RECORD LIST:
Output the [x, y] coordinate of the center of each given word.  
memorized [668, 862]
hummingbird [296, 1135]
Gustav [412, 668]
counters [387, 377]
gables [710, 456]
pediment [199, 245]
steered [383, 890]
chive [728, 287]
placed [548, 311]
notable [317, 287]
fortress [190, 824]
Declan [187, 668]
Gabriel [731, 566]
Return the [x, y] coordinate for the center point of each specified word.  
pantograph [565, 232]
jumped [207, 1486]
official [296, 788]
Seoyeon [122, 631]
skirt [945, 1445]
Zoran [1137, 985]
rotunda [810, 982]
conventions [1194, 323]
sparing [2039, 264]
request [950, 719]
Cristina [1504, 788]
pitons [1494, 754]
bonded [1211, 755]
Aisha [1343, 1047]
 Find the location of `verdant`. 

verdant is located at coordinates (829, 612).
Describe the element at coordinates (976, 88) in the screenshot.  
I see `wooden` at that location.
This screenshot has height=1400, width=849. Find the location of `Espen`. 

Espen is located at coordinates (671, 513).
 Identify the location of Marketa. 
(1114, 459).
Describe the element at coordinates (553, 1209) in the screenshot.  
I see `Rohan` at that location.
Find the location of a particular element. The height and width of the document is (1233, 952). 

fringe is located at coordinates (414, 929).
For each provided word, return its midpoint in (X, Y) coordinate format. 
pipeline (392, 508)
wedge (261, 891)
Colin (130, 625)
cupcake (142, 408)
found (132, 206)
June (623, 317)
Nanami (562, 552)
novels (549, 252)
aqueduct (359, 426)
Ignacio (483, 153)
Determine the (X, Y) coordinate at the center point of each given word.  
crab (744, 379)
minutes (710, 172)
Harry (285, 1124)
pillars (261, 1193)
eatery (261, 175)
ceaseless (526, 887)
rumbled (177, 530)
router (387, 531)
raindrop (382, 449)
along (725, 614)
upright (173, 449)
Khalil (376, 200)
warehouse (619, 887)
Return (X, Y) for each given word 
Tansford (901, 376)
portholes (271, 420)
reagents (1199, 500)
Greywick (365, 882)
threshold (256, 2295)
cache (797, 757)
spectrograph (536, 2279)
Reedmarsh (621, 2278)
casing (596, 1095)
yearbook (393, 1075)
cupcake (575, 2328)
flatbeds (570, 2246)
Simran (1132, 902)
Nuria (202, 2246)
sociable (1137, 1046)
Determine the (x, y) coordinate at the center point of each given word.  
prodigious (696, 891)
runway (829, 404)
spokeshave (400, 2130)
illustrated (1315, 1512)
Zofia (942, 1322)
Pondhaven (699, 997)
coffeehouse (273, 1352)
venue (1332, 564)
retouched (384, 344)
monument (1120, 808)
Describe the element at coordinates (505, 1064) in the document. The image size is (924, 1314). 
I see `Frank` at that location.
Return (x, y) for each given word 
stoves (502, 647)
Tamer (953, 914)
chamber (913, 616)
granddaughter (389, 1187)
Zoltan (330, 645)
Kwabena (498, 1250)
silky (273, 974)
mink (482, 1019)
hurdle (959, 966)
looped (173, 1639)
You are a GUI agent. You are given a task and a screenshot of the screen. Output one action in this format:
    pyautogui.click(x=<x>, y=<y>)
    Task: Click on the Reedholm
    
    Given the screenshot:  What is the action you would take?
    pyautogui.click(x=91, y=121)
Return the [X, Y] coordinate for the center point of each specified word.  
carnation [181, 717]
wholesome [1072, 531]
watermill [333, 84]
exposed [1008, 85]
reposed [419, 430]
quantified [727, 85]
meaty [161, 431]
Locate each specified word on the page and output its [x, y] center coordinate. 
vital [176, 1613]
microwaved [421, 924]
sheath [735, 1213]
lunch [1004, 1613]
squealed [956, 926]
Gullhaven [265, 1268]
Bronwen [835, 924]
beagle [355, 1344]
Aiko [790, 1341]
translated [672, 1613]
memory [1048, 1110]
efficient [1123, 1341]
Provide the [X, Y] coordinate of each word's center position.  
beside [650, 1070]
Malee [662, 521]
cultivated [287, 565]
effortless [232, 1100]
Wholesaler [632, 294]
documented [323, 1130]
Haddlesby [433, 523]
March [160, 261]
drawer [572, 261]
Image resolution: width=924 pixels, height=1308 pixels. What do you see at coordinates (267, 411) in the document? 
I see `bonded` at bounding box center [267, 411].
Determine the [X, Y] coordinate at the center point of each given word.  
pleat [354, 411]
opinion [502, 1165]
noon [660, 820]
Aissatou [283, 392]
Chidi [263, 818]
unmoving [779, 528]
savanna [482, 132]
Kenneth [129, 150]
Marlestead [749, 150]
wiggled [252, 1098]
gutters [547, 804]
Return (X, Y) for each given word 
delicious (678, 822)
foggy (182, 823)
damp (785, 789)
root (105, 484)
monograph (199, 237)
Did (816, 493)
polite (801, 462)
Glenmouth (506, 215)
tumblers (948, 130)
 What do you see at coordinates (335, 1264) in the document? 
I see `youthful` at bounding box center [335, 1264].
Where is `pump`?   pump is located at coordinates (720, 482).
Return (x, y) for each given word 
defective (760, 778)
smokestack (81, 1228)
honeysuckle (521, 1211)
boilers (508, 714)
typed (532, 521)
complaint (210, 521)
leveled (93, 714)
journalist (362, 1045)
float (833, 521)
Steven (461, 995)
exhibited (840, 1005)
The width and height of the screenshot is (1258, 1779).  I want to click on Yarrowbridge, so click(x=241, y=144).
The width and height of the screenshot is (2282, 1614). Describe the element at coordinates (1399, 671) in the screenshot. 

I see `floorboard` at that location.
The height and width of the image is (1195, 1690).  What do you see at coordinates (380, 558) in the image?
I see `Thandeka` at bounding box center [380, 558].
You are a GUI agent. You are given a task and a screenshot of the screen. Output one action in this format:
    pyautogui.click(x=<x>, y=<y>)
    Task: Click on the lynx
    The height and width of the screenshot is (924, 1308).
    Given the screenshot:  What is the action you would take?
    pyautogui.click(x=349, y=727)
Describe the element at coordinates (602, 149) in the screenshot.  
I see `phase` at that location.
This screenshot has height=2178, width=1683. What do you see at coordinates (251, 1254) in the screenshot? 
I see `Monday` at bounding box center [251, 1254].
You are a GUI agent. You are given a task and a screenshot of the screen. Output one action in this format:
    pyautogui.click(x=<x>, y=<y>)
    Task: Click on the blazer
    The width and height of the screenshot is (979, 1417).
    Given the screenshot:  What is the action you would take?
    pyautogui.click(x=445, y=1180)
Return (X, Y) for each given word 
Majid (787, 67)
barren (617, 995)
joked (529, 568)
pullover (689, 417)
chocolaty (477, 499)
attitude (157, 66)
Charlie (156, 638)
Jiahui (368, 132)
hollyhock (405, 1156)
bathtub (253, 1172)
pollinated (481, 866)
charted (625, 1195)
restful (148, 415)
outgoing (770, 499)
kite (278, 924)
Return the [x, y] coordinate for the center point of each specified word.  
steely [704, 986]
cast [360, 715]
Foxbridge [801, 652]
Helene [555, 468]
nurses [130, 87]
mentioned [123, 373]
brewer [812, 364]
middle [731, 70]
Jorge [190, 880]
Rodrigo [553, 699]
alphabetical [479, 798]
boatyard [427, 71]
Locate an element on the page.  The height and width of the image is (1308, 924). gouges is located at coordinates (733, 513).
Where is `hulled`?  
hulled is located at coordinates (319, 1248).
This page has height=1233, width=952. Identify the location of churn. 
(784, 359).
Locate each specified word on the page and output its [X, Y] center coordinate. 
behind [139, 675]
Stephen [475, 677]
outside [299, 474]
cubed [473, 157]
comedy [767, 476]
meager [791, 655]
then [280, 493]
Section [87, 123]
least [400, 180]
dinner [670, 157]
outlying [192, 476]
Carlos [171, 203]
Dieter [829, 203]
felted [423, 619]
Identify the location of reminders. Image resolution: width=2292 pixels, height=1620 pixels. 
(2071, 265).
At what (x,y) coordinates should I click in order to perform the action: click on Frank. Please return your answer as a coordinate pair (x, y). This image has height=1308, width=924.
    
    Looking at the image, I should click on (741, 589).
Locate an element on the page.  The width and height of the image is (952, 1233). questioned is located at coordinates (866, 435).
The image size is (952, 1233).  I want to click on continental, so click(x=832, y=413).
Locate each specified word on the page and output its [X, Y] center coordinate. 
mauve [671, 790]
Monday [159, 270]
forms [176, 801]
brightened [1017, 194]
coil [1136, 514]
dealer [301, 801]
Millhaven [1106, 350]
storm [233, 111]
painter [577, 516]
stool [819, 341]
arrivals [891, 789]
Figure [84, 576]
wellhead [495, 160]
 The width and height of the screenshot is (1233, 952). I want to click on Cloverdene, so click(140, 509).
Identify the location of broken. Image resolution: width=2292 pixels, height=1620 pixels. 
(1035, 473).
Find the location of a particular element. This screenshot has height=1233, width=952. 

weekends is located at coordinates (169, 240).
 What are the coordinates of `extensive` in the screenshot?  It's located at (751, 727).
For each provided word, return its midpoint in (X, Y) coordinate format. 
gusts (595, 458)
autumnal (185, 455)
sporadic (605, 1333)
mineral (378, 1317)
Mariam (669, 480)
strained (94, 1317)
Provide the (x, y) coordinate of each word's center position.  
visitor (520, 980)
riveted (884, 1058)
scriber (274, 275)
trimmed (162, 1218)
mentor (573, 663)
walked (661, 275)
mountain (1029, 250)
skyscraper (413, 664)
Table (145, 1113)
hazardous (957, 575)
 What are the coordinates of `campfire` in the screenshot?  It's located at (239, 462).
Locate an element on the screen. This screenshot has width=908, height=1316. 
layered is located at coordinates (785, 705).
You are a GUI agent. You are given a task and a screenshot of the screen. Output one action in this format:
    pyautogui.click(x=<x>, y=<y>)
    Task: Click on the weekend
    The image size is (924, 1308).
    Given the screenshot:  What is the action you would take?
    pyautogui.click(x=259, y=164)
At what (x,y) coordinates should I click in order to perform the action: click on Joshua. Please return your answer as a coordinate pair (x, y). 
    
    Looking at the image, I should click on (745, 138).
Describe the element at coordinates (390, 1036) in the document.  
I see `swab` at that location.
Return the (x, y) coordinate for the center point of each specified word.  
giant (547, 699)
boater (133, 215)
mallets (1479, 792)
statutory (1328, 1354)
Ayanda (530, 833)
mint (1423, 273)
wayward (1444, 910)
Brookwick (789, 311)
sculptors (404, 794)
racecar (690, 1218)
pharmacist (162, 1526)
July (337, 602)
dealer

YOUR GOAL:
Copy out the listing word for word, from the line that contains "walked (661, 275)" through the last line of the listing.

RESULT FOR THIS EXERCISE:
walked (661, 275)
mountain (1029, 250)
skyscraper (413, 664)
Table (145, 1113)
hazardous (957, 575)
 What are the coordinates of `campfire` in the screenshot?  It's located at (239, 462).
Locate an element on the screen. This screenshot has width=908, height=1316. 
layered is located at coordinates (785, 705).
You are a GUI agent. You are given a task and a screenshot of the screen. Output one action in this format:
    pyautogui.click(x=<x>, y=<y>)
    Task: Click on the weekend
    The image size is (924, 1308).
    Given the screenshot:  What is the action you would take?
    pyautogui.click(x=259, y=164)
At what (x,y) coordinates should I click in order to perform the action: click on Joshua. Please return your answer as a coordinate pair (x, y). 
    
    Looking at the image, I should click on (745, 138).
Describe the element at coordinates (390, 1036) in the document.  
I see `swab` at that location.
Return the (x, y) coordinate for the center point of each specified word.  
giant (547, 699)
boater (133, 215)
mallets (1479, 792)
statutory (1328, 1354)
Ayanda (530, 833)
mint (1423, 273)
wayward (1444, 910)
Brookwick (789, 311)
sculptors (404, 794)
racecar (690, 1218)
pharmacist (162, 1526)
July (337, 602)
dealer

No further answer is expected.